[Opening DATA EXTRACT section]
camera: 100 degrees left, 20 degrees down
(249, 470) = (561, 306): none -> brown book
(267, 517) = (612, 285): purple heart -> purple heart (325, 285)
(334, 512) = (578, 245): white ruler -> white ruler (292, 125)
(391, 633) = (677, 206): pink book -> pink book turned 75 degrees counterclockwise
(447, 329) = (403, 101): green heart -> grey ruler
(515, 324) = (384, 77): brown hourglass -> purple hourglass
[Closing DATA EXTRACT section]
[Opening DATA EXTRACT section]
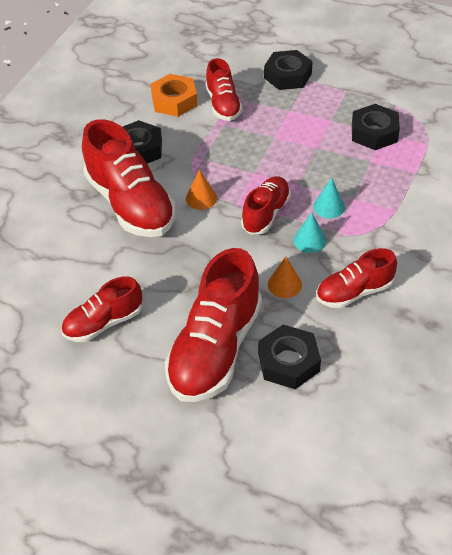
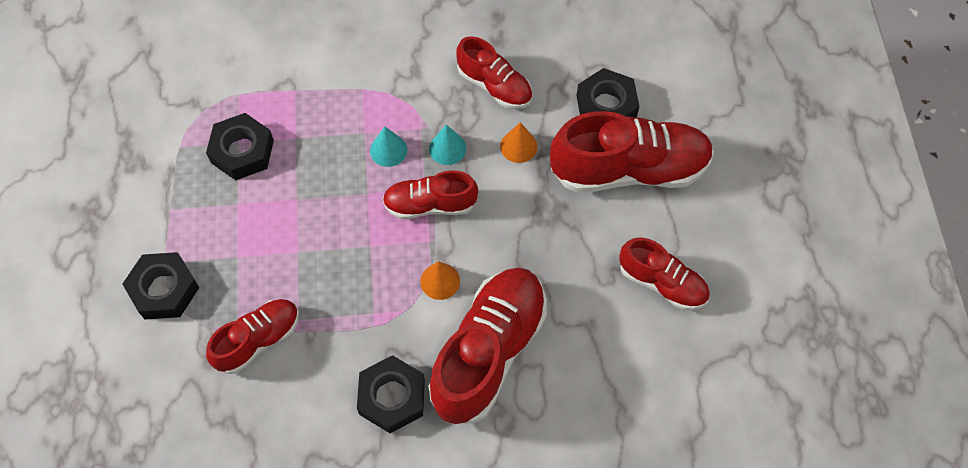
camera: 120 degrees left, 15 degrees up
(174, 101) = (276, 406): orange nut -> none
[Closing DATA EXTRACT section]
EXERCISE GOAL - Copy out each line of the entries that holds "left".

TASK SOLUTION -
camera: 100 degrees left, 20 degrees down
camera: 120 degrees left, 15 degrees up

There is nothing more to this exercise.